Description of the task: Would you repeat each line below exactly, without the pictures?

Material for this exercise:
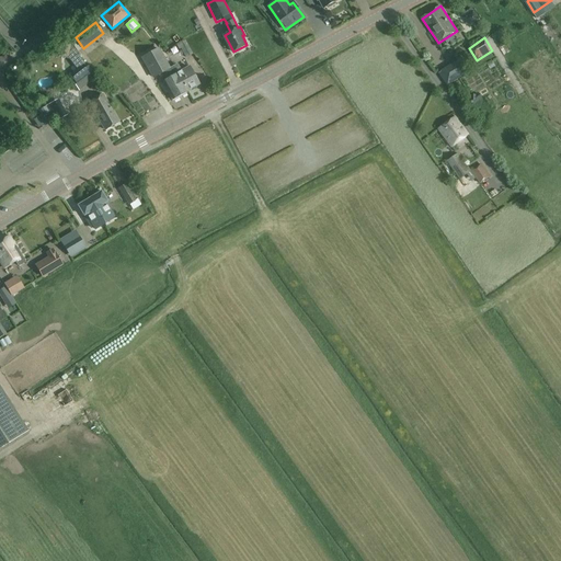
[(60,44),(58,55),(68,57),(70,46),(66,39),(60,44)]
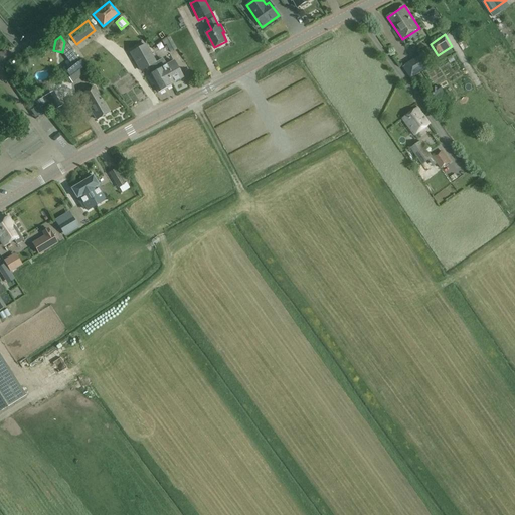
[(170,53),(176,50),(170,36),(162,40),(164,46),(166,45),(170,53)]
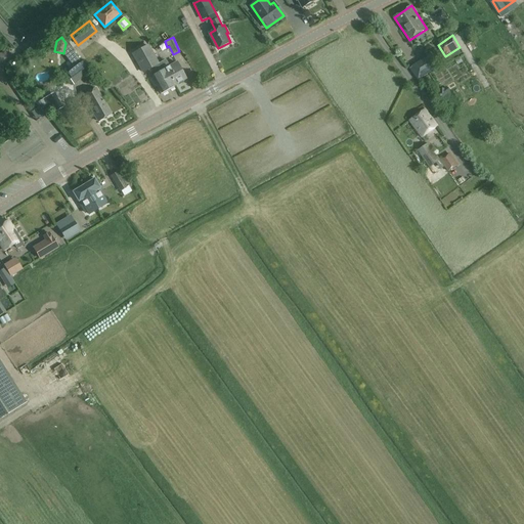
[(151,76),(151,77),(161,93),(184,80),(174,63),(169,67),(165,60),(158,64),(147,46),(133,54),(143,73),(148,70),(151,76)]
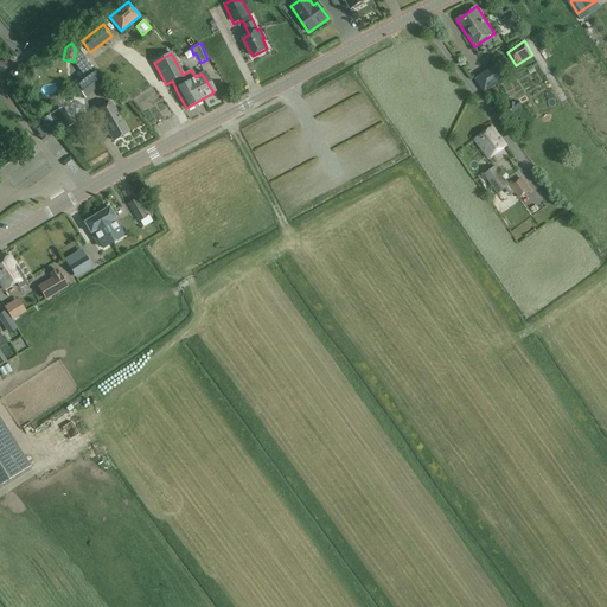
[(484,93),(509,78),(499,64),(475,80),(484,93)]
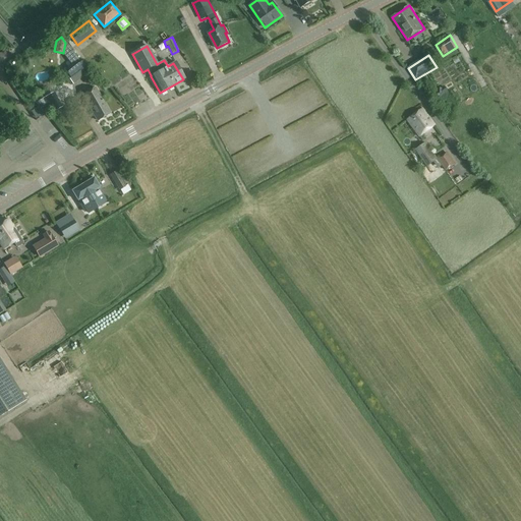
[(73,84),(90,72),(80,60),(73,66),(74,67),(65,74),(73,84)]
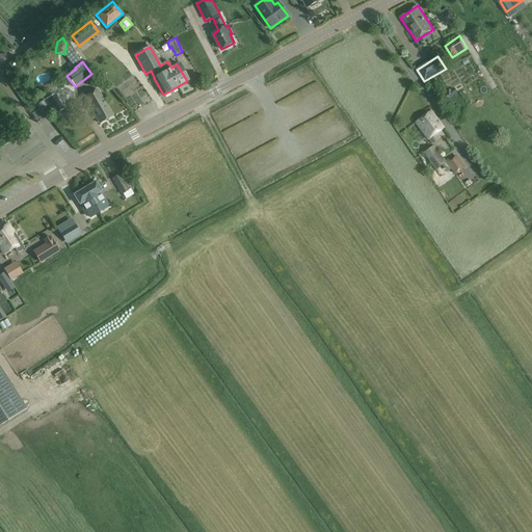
[(84,96),(100,123),(112,115),(97,88),(84,96)]
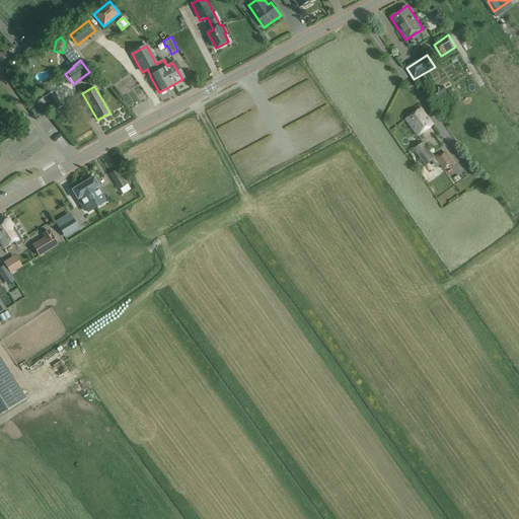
[(60,107),(57,102),(49,107),(51,112),(60,107)]
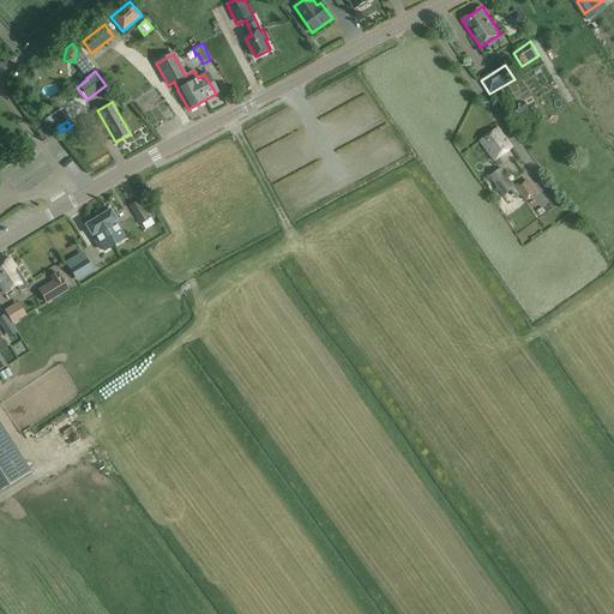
[(43,126),(36,131),(42,140),(49,136),(43,126)]
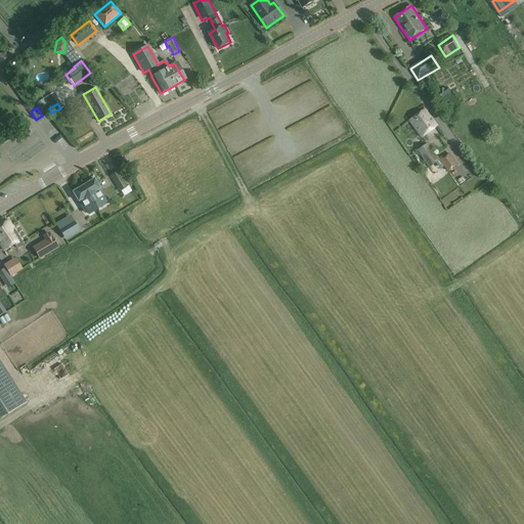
[(426,137),(440,126),(428,110),(412,121),(426,137)]
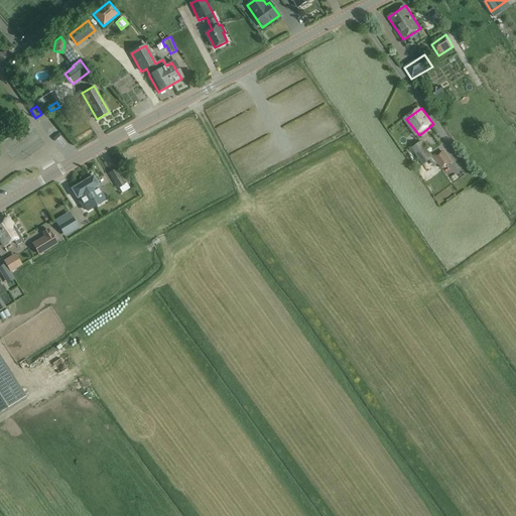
[(437,136),(428,139),(434,157),(443,154),(437,136)]
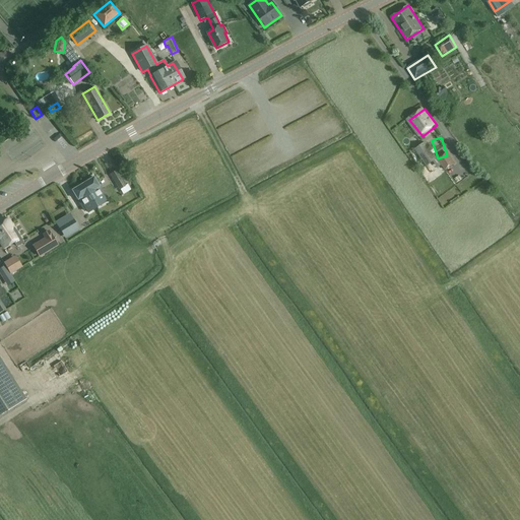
[(437,158),(425,142),(414,149),(426,166),(437,158)]
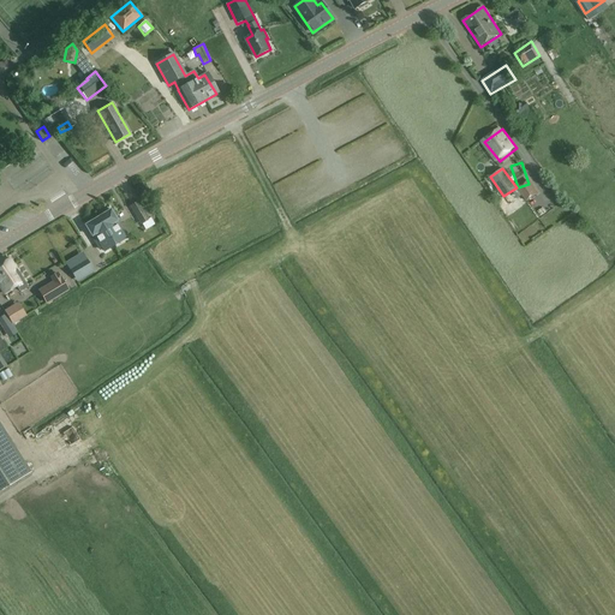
[(147,215),(138,201),(130,206),(138,220),(147,215)]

Response below:
[(60,44),(58,55),(68,57),(70,46),(66,39),(60,44)]
[(170,53),(176,50),(170,36),(162,40),(164,46),(166,45),(170,53)]
[(151,76),(151,77),(161,93),(184,80),(174,63),(169,67),(165,60),(158,64),(147,46),(133,54),(143,73),(148,70),(151,76)]
[(484,93),(509,78),(499,64),(475,80),(484,93)]
[(73,84),(90,72),(80,60),(73,66),(74,67),(65,74),(73,84)]
[(84,96),(100,123),(112,115),(97,88),(84,96)]
[(60,107),(57,102),(49,107),(51,112),(60,107)]
[(43,126),(36,131),(42,140),(49,136),(43,126)]
[(426,137),(440,126),(428,110),(412,121),(426,137)]
[(437,136),(428,139),(434,157),(443,154),(437,136)]
[(437,158),(425,142),(414,149),(426,166),(437,158)]
[(147,215),(138,201),(130,206),(138,220),(147,215)]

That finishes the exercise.